EXERCISE REQUIREMENTS: All lines from the one containing "U6: NOT CD4069" down to the final line of the entries below: return them exactly.
Content starts
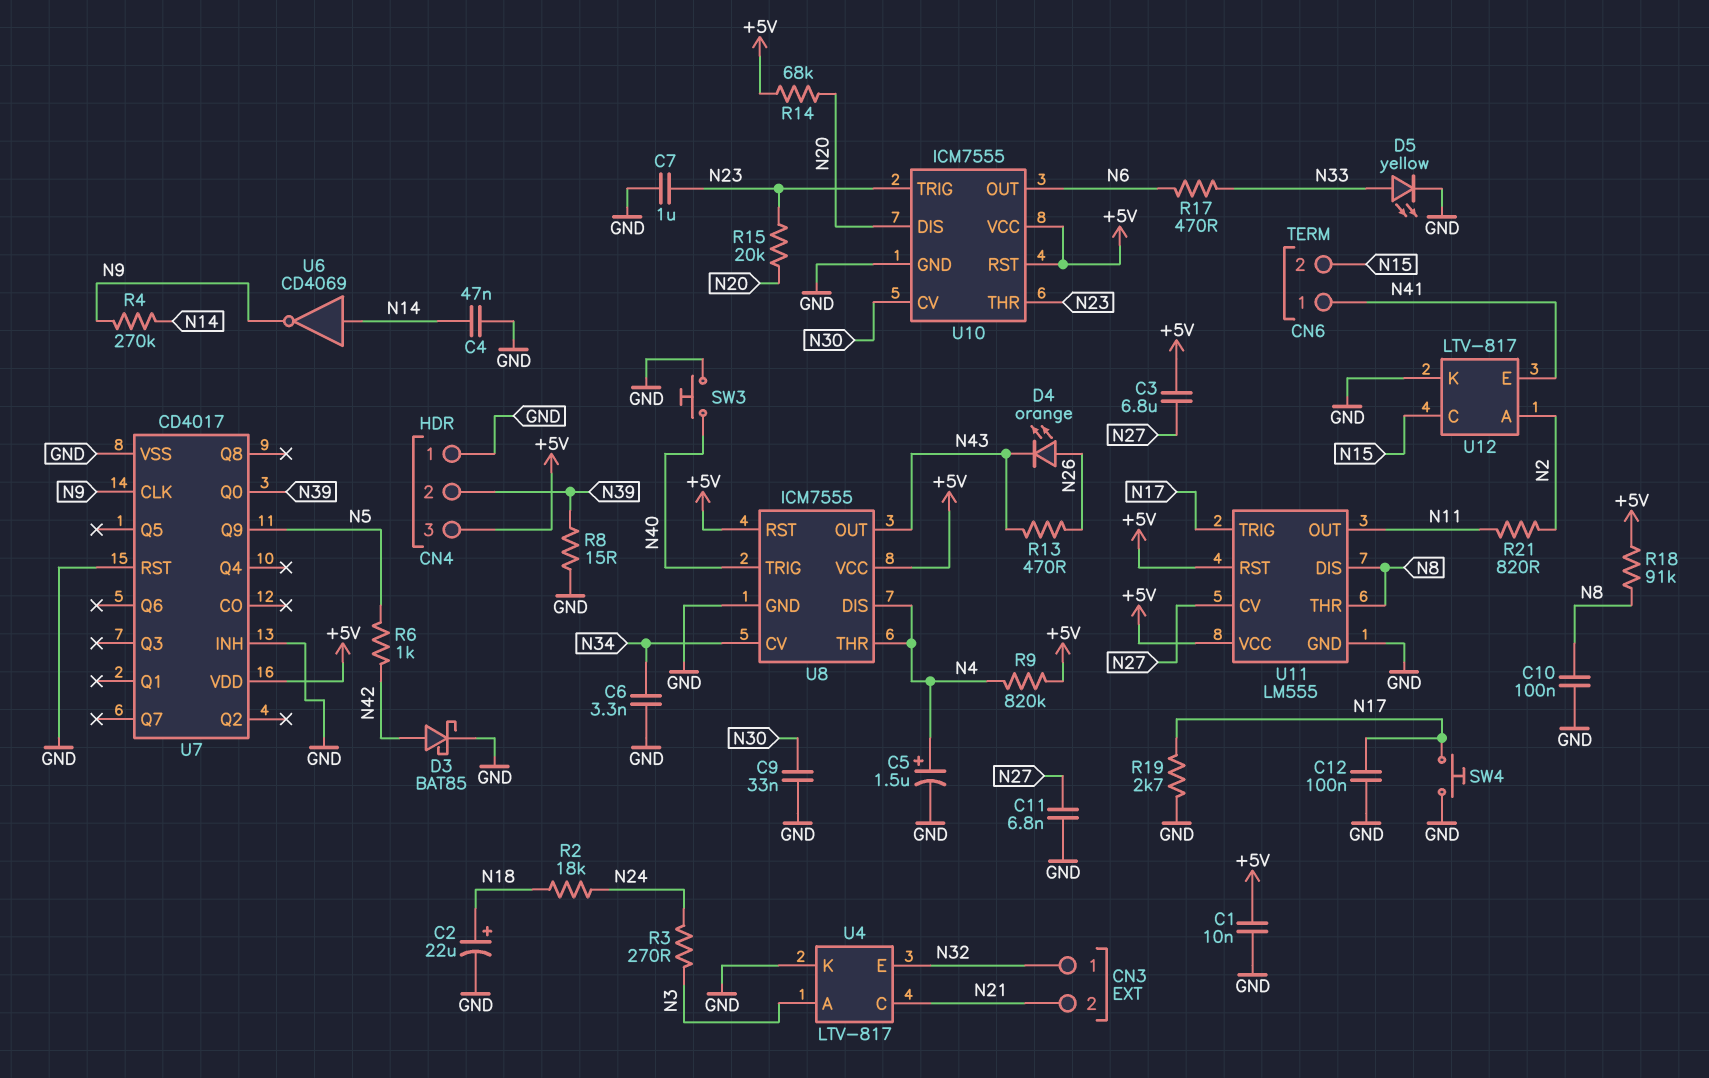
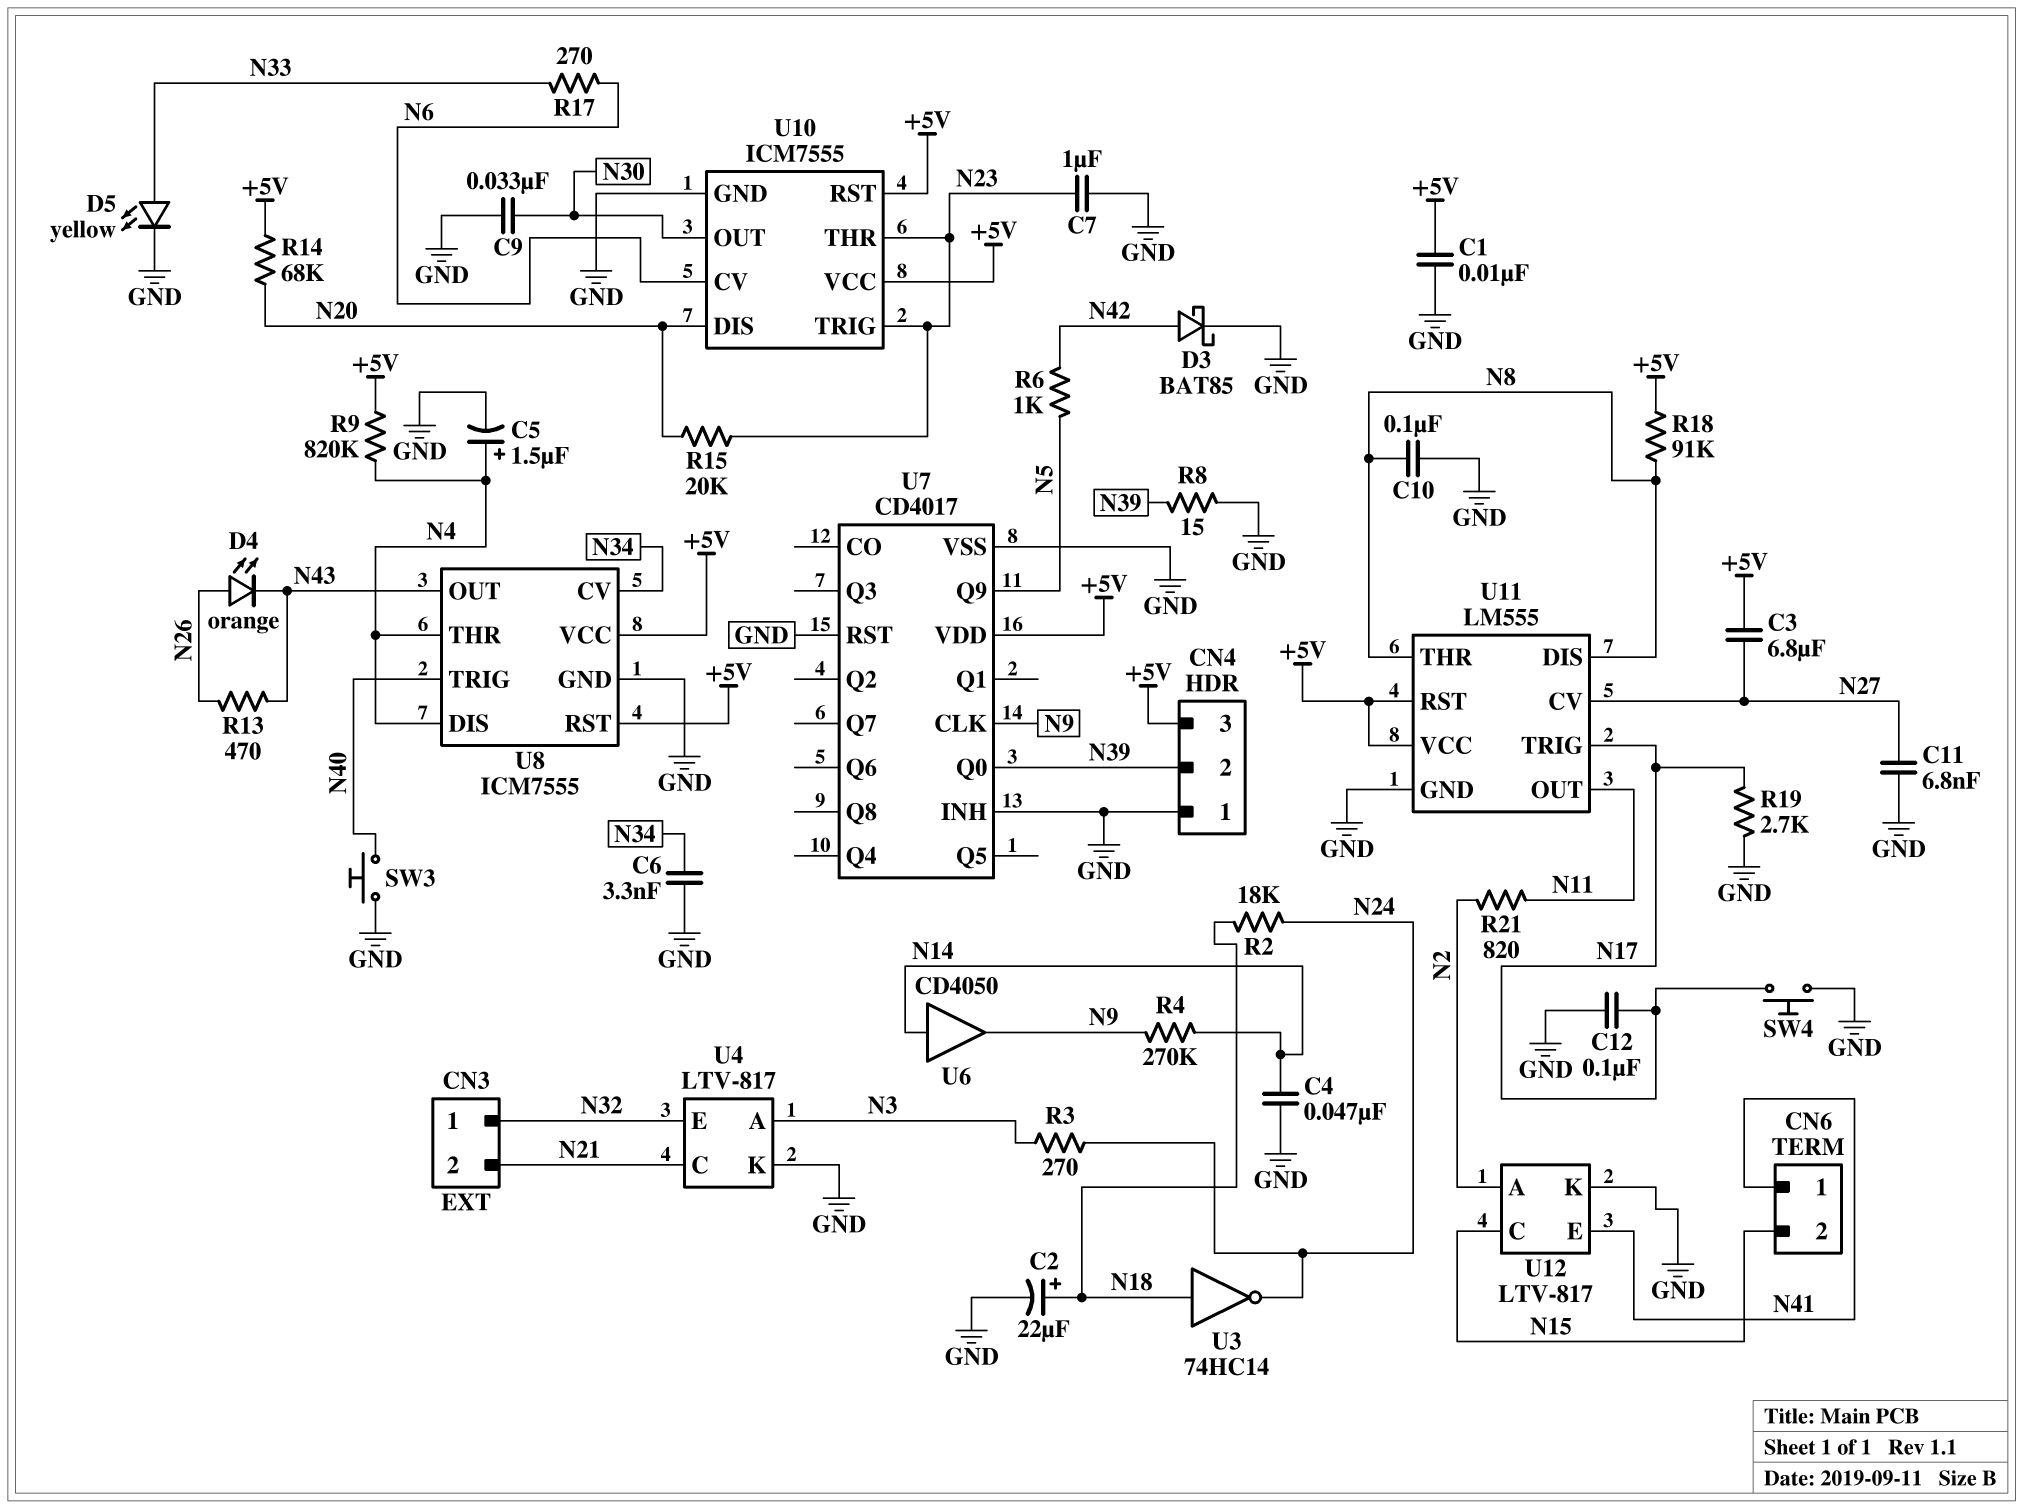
R17: 470 (N6, N33) -> 270 (N6, N33)
U3: none -> NOT 74HC14 (in N18, out N24)
U6: NOT CD4069 (in N14, out N9) -> buffer CD4050 (in N14, out N9)
U10 pin CV: N30 -> N6
U10 pin OUT: N6 -> N30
Content ends
WRITTEN RESPONSE:
U6: NOT CD4069 (in N14, out N9) -> buffer CD4050 (in N14, out N9)
U10 pin CV: N30 -> N6
U10 pin OUT: N6 -> N30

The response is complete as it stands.